| Instructions for the task |
Print the line containing "green brush [153,327,253,373]" and all lines after it, unchanged, through the end of the data. Leave the pictures out.
*** Given records ***
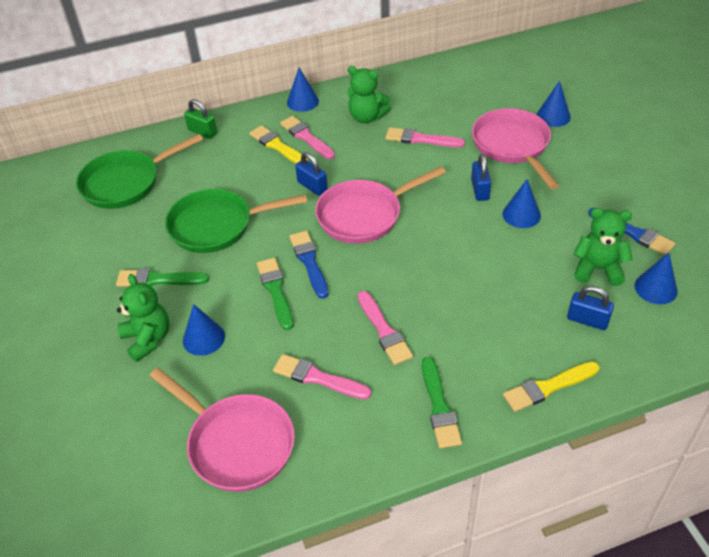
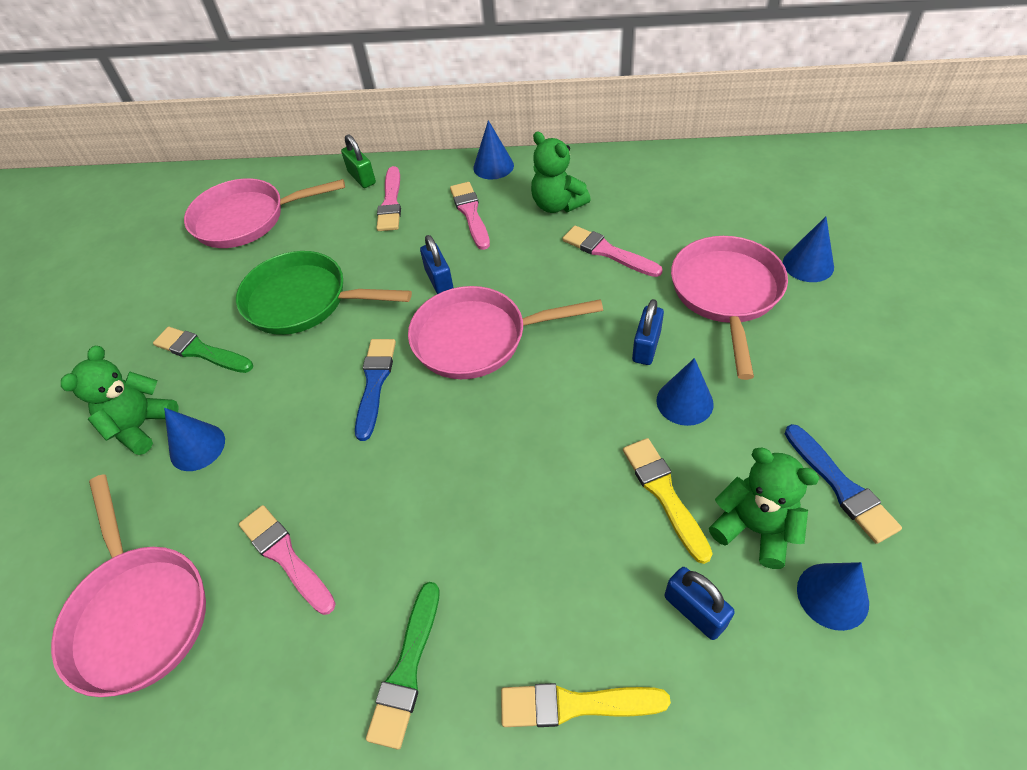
camera: 25 degrees right, 5 degrees up
green pan [76,134,203,209] -> pink pan [184,178,345,248]
green teddy bear [117,274,169,362] -> green teddy bear turned 150 degrees counterclockwise [61,346,178,455]
yellow brush [249,125,309,164] -> yellow brush moved to [623,438,713,564]
green brush [257,258,293,330] -> none
pink brush [358,291,413,365] -> pink brush moved to [377,166,401,231]

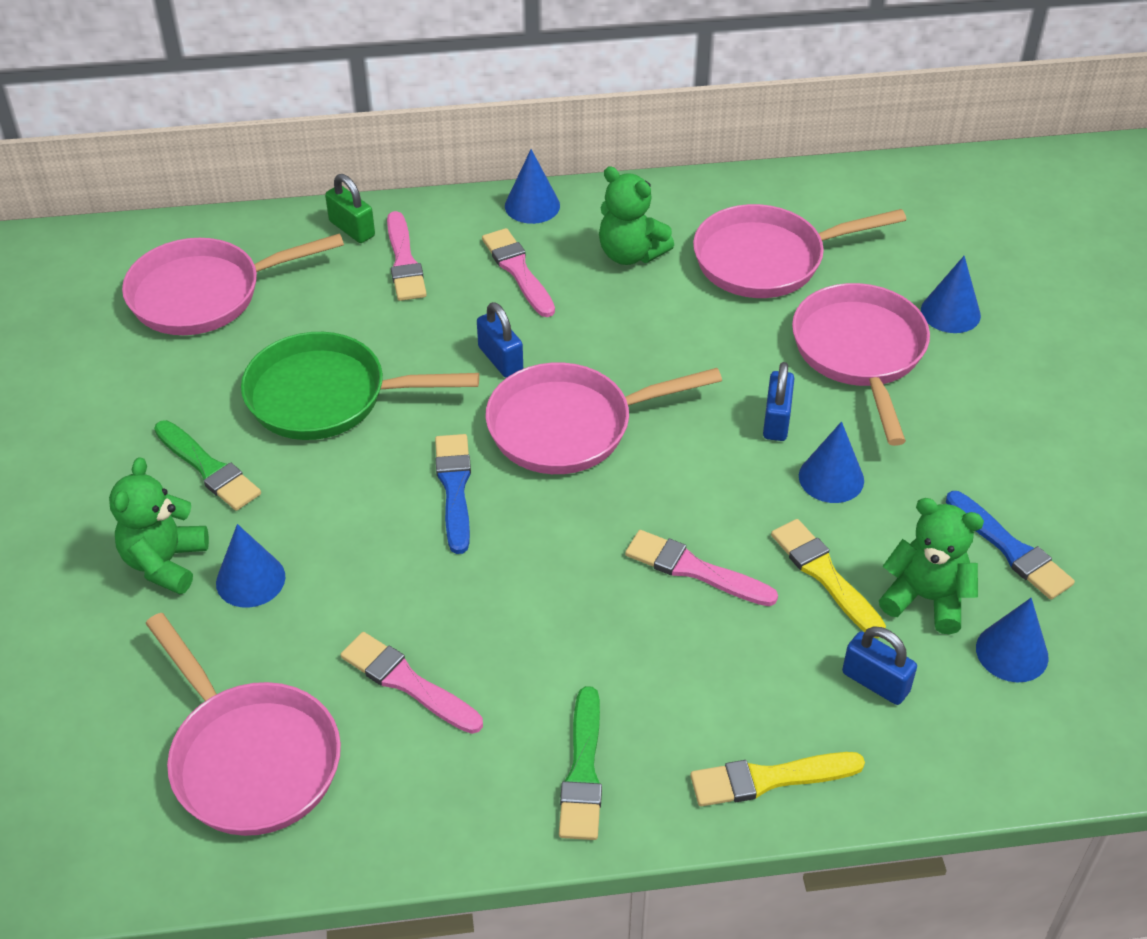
camera: 15 degrees left, 5 degrees down
green brush [153,327,253,373] -> green brush turned 150 degrees counterclockwise [154,420,261,511]
pink brush [562,226,663,277] -> pink brush moved to [625,530,778,606]
none -> pink pan [693,204,906,298]

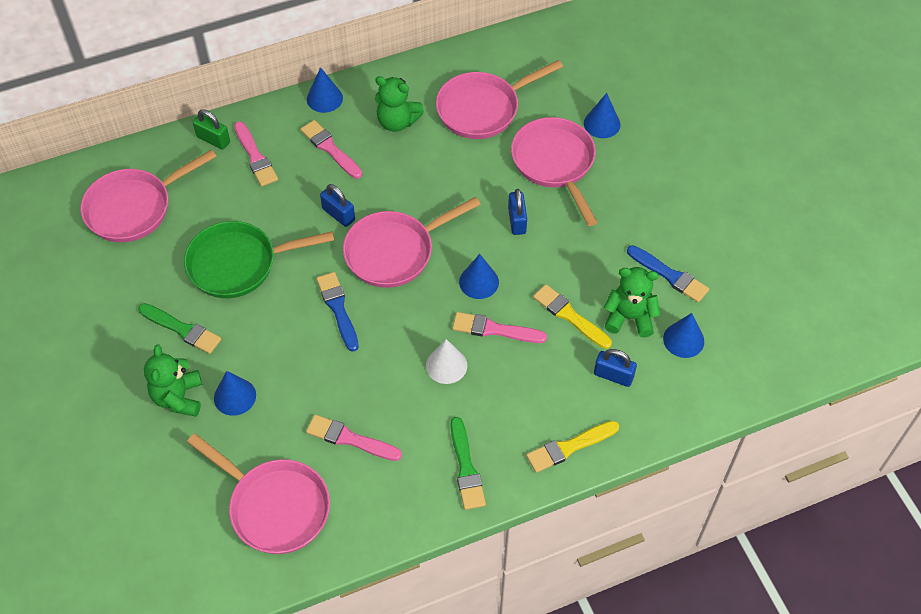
camera: 15 degrees left, 10 degrees up
blue cone [799,421,864,503] -> blue cone moved to [459,254,499,299]
none -> white cone [426,339,467,384]

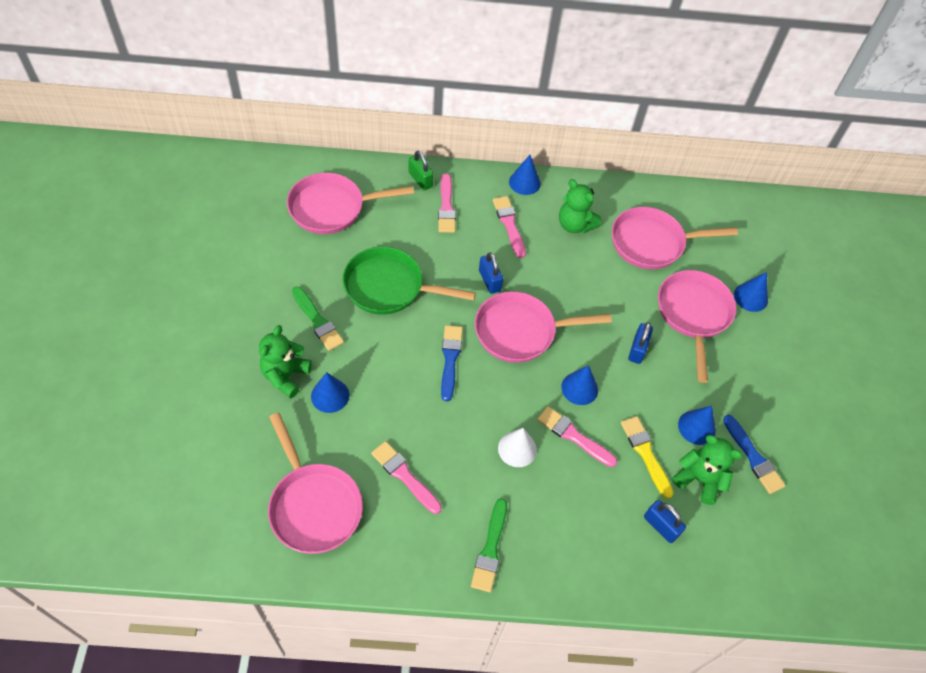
camera: 20 degrees right, 0 degrees up
yellow brush [526,421,619,473] -> none
blue cone [663,313,704,358] -> blue cone moved to [678,406,716,445]

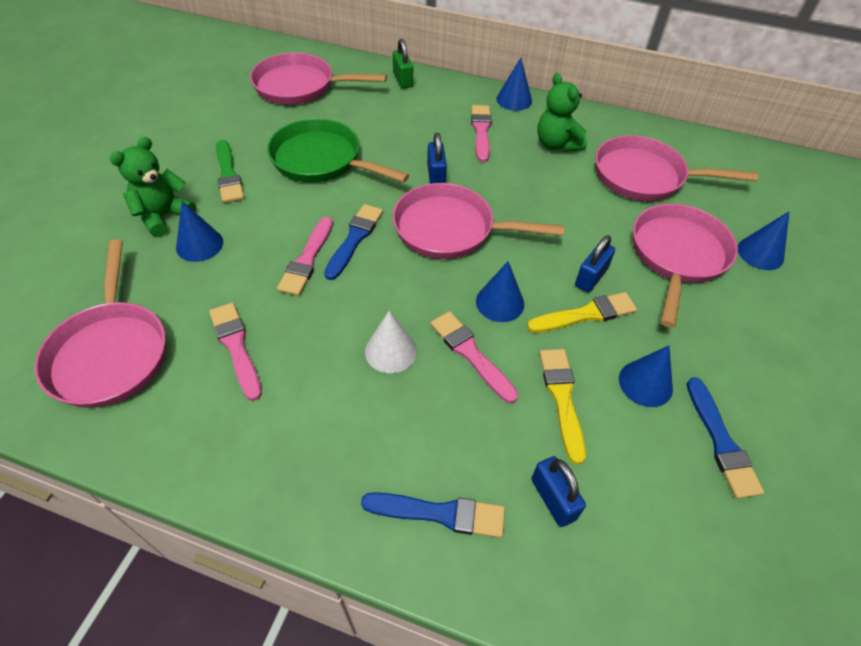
camera: 20 degrees right, 5 degrees down
pink brush [438,173,456,233] -> pink brush moved to [277,217,333,296]
green brush [471,498,507,592] -> none
green teddy bear [673,435,742,505] -> none
none -> blue brush [361,492,505,538]
none -> yellow brush [527,292,637,333]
*** End of Given records ***
| Your response |
green brush [153,327,253,373] -> green brush turned 150 degrees counterclockwise [154,420,261,511]
pink brush [562,226,663,277] -> pink brush moved to [625,530,778,606]
none -> pink pan [693,204,906,298]

camera: 15 degrees left, 10 degrees up
blue cone [799,421,864,503] -> blue cone moved to [459,254,499,299]
none -> white cone [426,339,467,384]

camera: 20 degrees right, 0 degrees up
yellow brush [526,421,619,473] -> none
blue cone [663,313,704,358] -> blue cone moved to [678,406,716,445]

camera: 20 degrees right, 5 degrees down
pink brush [438,173,456,233] -> pink brush moved to [277,217,333,296]
green brush [471,498,507,592] -> none
green teddy bear [673,435,742,505] -> none
none -> blue brush [361,492,505,538]
none -> yellow brush [527,292,637,333]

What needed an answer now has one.